> [EXERCISE AIM]
No pictures belong in the copy. Restate the rest of the data exactly.

:::::

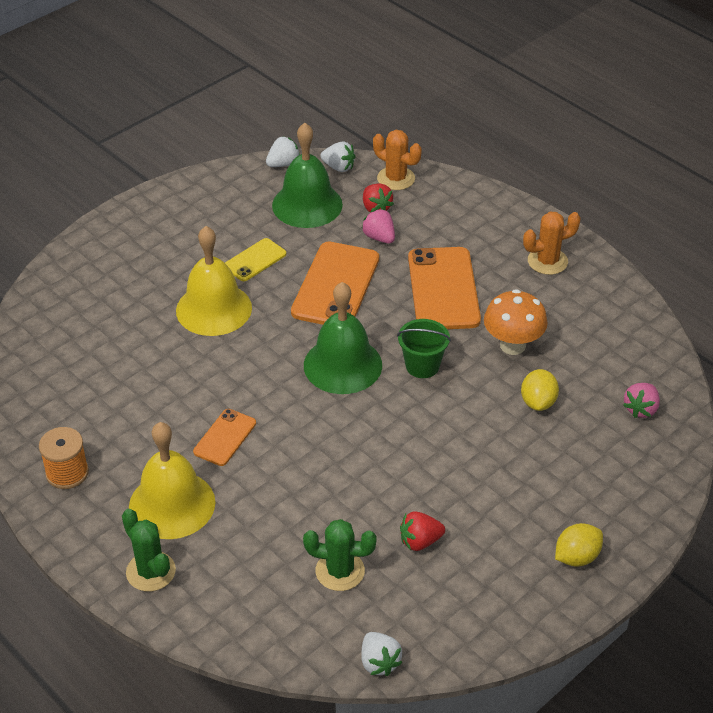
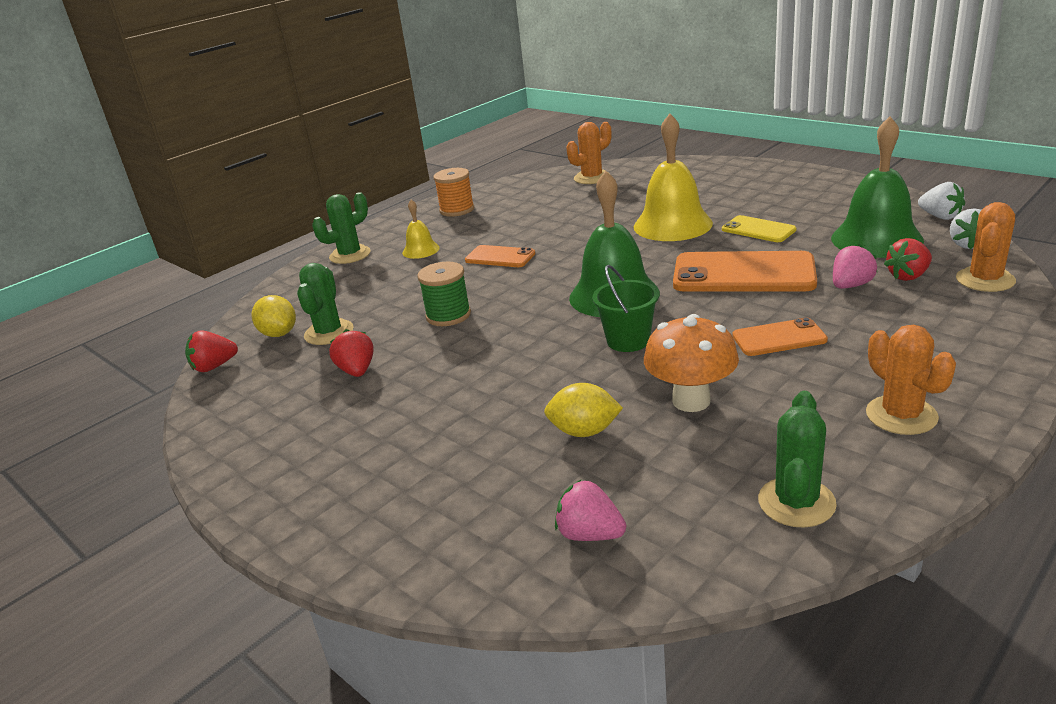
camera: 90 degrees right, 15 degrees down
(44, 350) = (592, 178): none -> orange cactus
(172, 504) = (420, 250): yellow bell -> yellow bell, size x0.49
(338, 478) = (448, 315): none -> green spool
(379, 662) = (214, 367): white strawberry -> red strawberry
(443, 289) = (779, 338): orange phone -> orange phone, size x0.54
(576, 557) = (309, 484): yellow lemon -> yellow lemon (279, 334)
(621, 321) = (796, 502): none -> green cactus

:::::

> [PROBLEM SOLUTION]
camera: 90 degrees right, 15 degrees down
(44, 350) = (592, 178): none -> orange cactus
(172, 504) = (420, 250): yellow bell -> yellow bell, size x0.49
(338, 478) = (448, 315): none -> green spool
(379, 662) = (214, 367): white strawberry -> red strawberry
(443, 289) = (779, 338): orange phone -> orange phone, size x0.54
(576, 557) = (309, 484): yellow lemon -> yellow lemon (279, 334)
(621, 321) = (796, 502): none -> green cactus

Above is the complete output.